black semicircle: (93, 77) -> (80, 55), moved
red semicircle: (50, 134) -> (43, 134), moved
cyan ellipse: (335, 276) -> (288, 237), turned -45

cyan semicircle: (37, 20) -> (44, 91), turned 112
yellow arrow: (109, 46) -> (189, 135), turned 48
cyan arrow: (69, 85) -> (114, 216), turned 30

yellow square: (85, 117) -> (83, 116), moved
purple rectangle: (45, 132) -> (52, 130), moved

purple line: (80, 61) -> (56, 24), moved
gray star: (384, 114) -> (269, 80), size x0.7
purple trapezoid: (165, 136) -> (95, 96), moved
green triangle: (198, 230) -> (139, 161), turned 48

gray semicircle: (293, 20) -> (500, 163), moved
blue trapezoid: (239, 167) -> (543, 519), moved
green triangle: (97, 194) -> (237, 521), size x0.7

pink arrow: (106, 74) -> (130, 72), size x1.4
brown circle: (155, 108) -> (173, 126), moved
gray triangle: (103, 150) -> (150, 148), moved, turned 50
--
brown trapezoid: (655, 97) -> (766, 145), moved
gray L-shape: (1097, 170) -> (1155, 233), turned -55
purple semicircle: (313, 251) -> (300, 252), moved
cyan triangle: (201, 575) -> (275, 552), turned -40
==
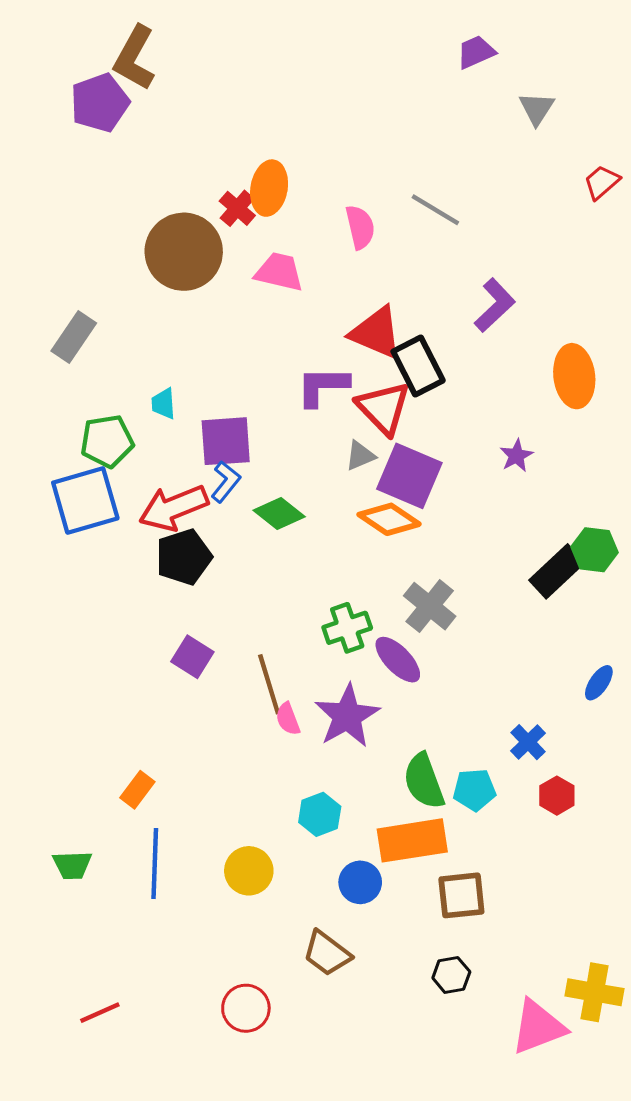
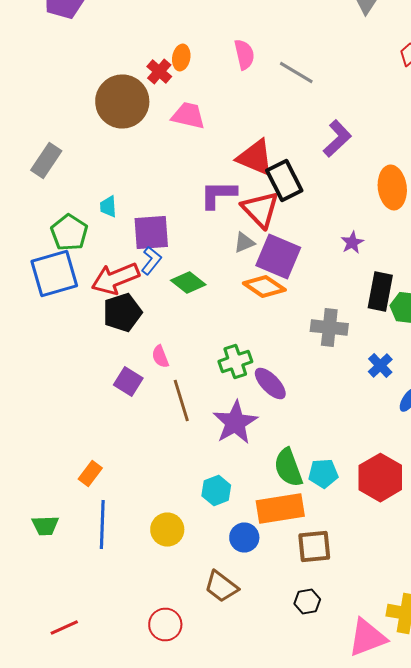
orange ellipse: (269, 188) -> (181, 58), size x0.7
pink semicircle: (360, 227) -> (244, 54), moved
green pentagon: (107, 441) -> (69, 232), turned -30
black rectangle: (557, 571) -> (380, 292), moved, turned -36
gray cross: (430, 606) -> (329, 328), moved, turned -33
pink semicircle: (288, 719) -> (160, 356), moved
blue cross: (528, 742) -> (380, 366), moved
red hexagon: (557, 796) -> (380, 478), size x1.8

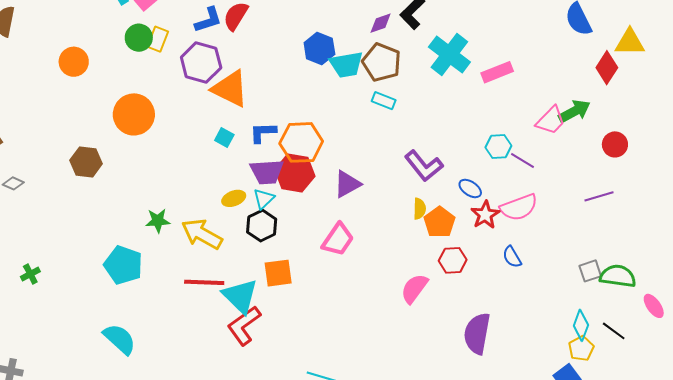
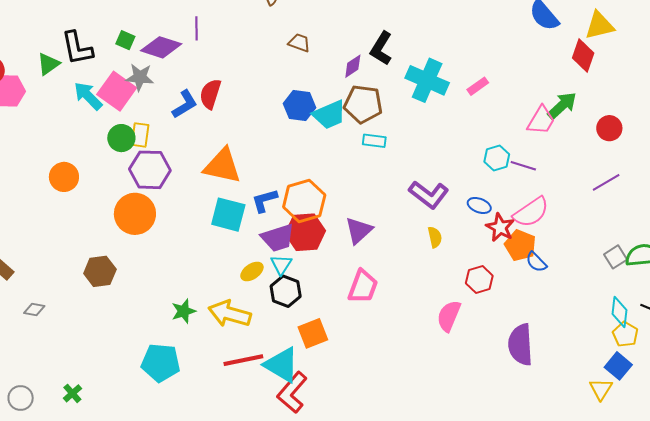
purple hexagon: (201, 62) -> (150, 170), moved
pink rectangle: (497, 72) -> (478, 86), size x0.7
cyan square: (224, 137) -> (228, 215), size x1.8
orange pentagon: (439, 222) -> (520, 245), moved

_Your instructions_
Copy out precisely the lines from the line with "blue trapezoid: (239, 167)" to the line with "gray triangle: (103, 150)" in the material above, including those two lines and omitting all the rest.

_Task result_
blue trapezoid: (239, 167) -> (543, 519), moved
green triangle: (97, 194) -> (237, 521), size x0.7

pink arrow: (106, 74) -> (130, 72), size x1.4
brown circle: (155, 108) -> (173, 126), moved
gray triangle: (103, 150) -> (150, 148), moved, turned 50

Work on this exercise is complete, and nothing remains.